● **Problem details**
Word for word, repeat the records, leaving every picture behind.

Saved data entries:
<<<<

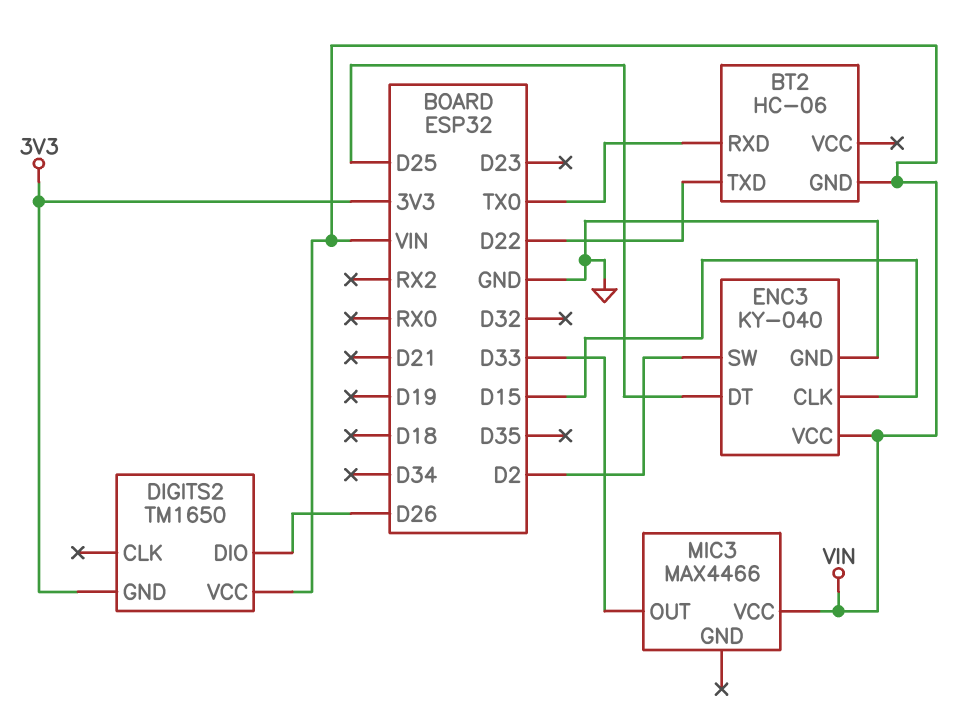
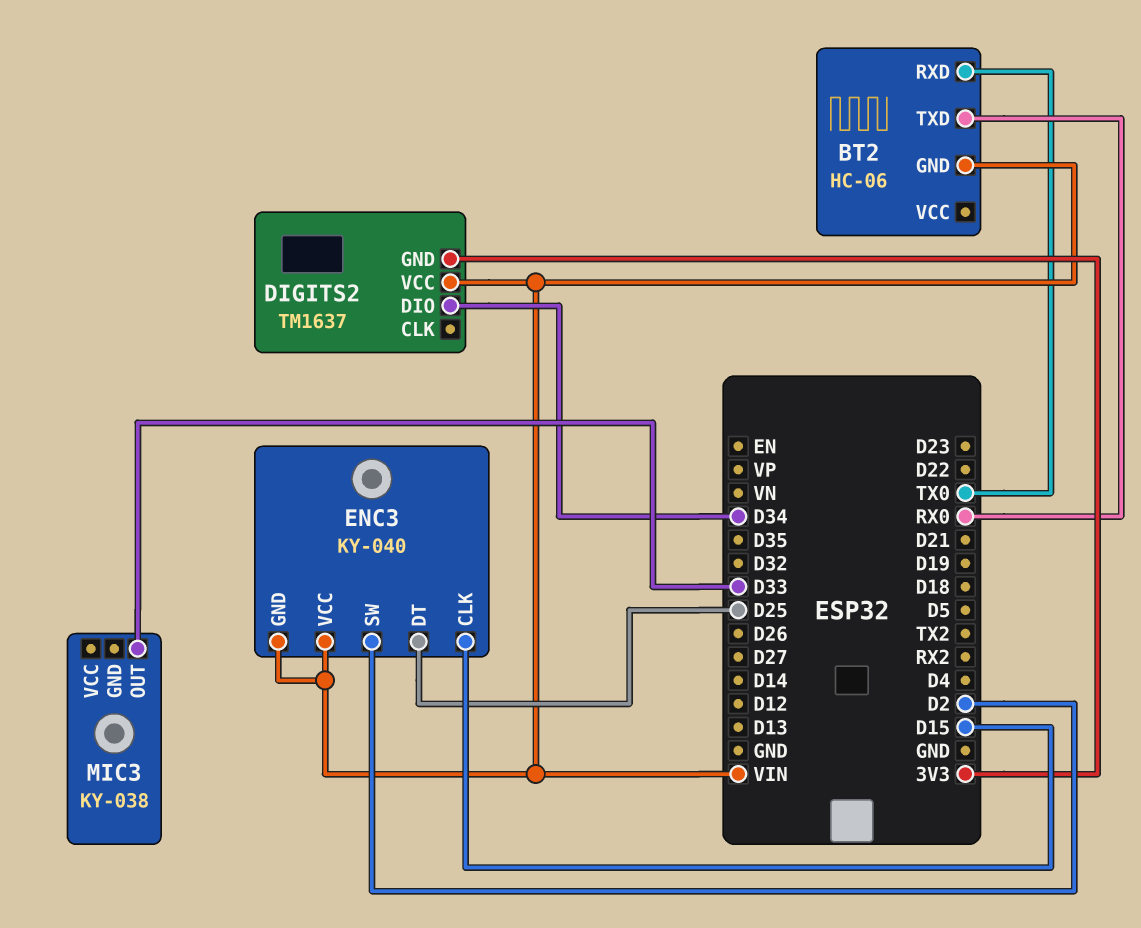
BT2 pin TXD: D22 -> RX0
DIGITS2: TM1650 -> TM1637
DIGITS2 pin DIO: D26 -> D34
ENC3 pin GND: GND -> VIN
MIC3: MAX4466 -> KY-038
MIC3 pin VCC: VIN -> none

>>>>

● **Solution to this task**
BT2 pin TXD: D22 -> RX0
DIGITS2: TM1650 -> TM1637
DIGITS2 pin DIO: D26 -> D34
ENC3 pin GND: GND -> VIN
MIC3: MAX4466 -> KY-038
MIC3 pin VCC: VIN -> none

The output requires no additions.